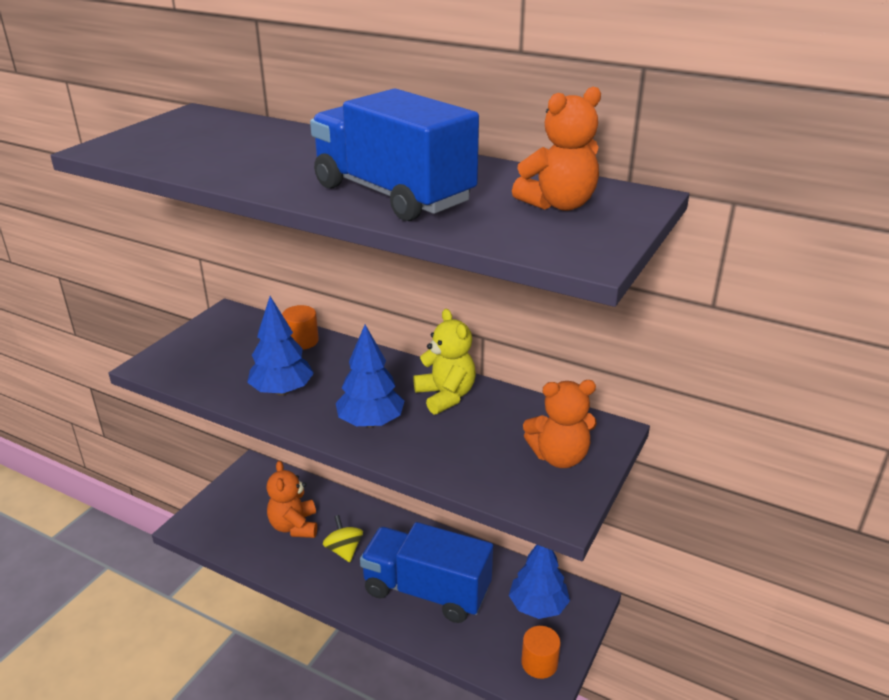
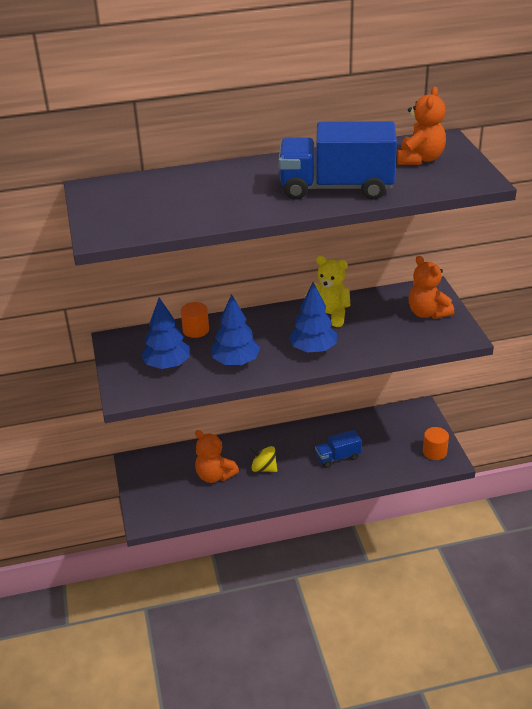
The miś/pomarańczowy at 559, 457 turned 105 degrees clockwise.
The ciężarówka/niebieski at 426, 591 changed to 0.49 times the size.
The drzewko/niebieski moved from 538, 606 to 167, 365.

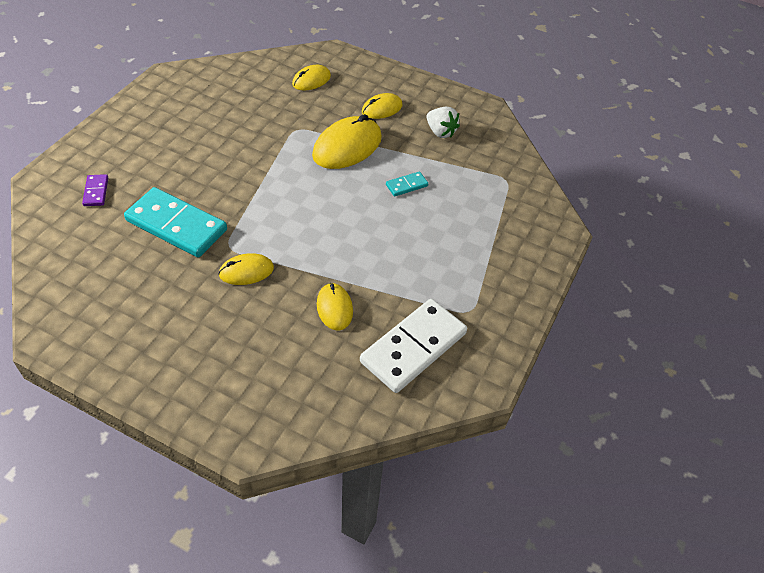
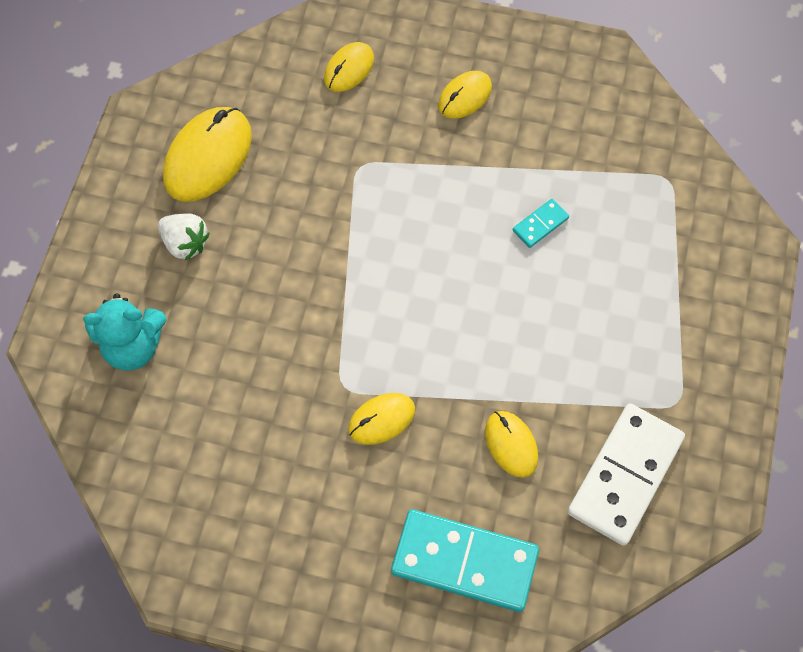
The truskawka/biały moved from 440, 132 to 185, 243.
The myszka/żółty moved from 347, 147 to 208, 156.
The kostka domina/fioletowy at 96, 192 was replaced by the miś/turkusowy at 133, 346.
The kostka domina/turkusowy moved from 177, 225 to 464, 561.

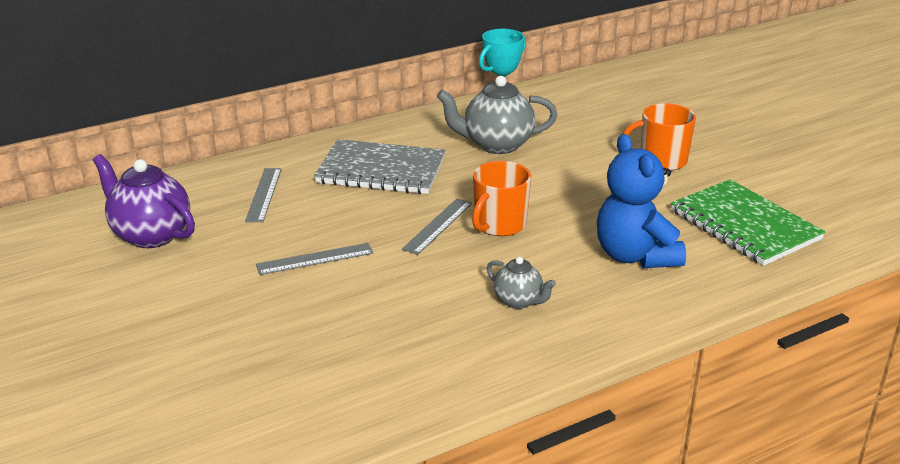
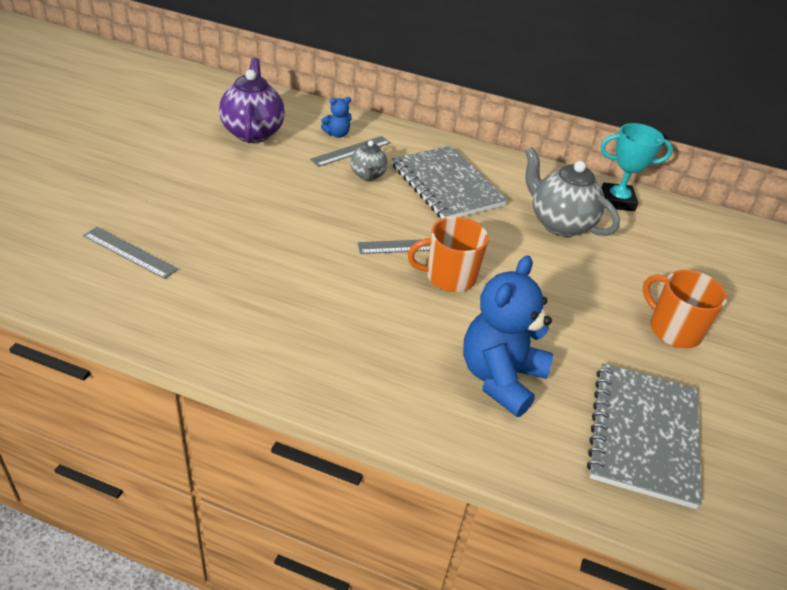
The zeszyt/zielony at 744, 225 became the zeszyt/szary at 643, 435.
The linijka/szary moved from 315, 259 to 129, 252.
The imbryk/szary moved from 518, 301 to 368, 175.
The miś/niebieski at 337, 134 appeared.

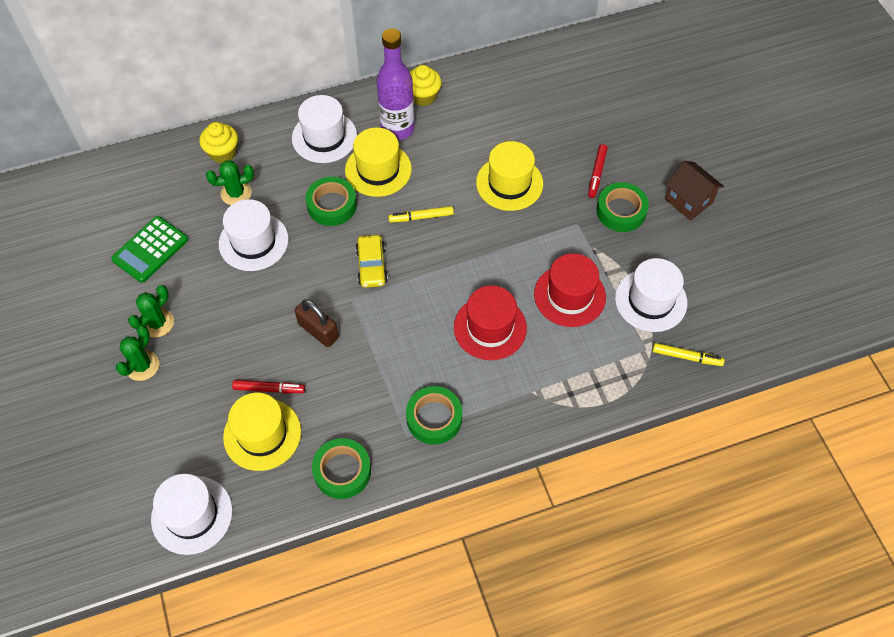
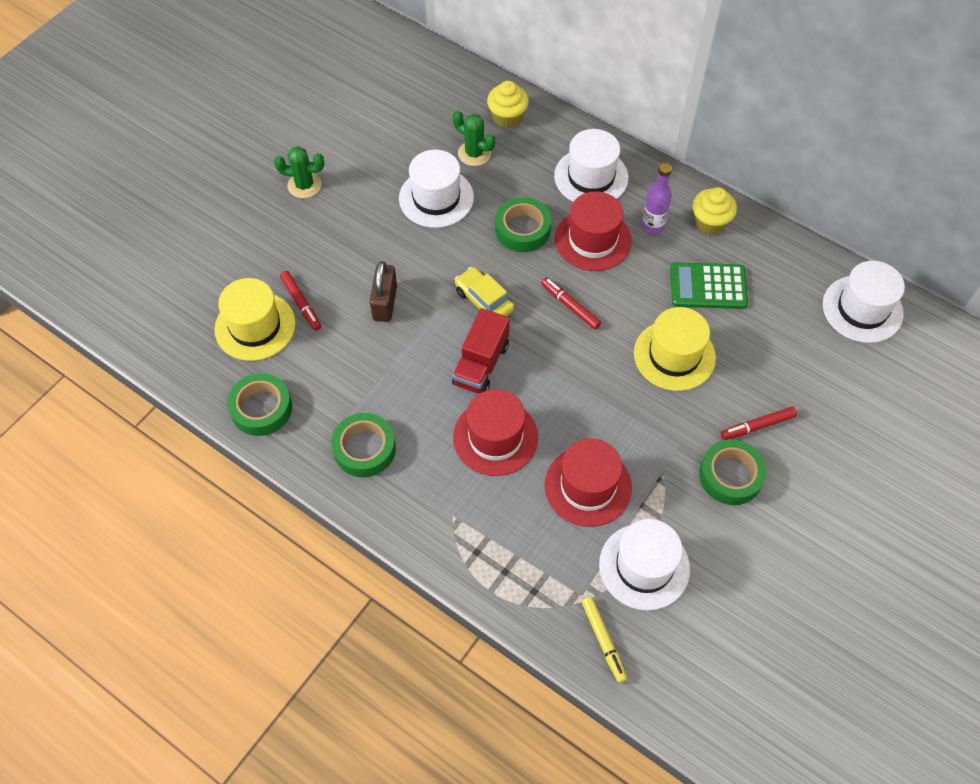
The butelka/fioletowy at 397, 129 changed to 0.59 times the size.
The kapelusz/żółty at 378, 169 became the kapelusz/czerwony at 593, 240.
The domek/brązowy at 688, 201 disappeared.
The flamaster/żółty at 421, 217 became the flamaster/czerwony at 570, 306.
The kalkulator/zielony moved from 150, 250 to 708, 286.
The samochód/żółty at 372, 266 turned 90 degrees clockwise.
The kaktus/zielony at 142, 366 disappeared.
The kapelusz/biały moved from 192, 515 to 862, 309.
The ciężarówka/czerwony at 481, 364 appeared.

◆ Brief
Every line from the line containing "The linijka/szary moved" through the last line above is to be printed exactly. Pictures are not copied.

◆ Finished task
The linijka/szary moved from 315, 259 to 129, 252.
The imbryk/szary moved from 518, 301 to 368, 175.
The miś/niebieski at 337, 134 appeared.

The butelka/fioletowy at 397, 129 changed to 0.59 times the size.
The kapelusz/żółty at 378, 169 became the kapelusz/czerwony at 593, 240.
The domek/brązowy at 688, 201 disappeared.
The flamaster/żółty at 421, 217 became the flamaster/czerwony at 570, 306.
The kalkulator/zielony moved from 150, 250 to 708, 286.
The samochód/żółty at 372, 266 turned 90 degrees clockwise.
The kaktus/zielony at 142, 366 disappeared.
The kapelusz/biały moved from 192, 515 to 862, 309.
The ciężarówka/czerwony at 481, 364 appeared.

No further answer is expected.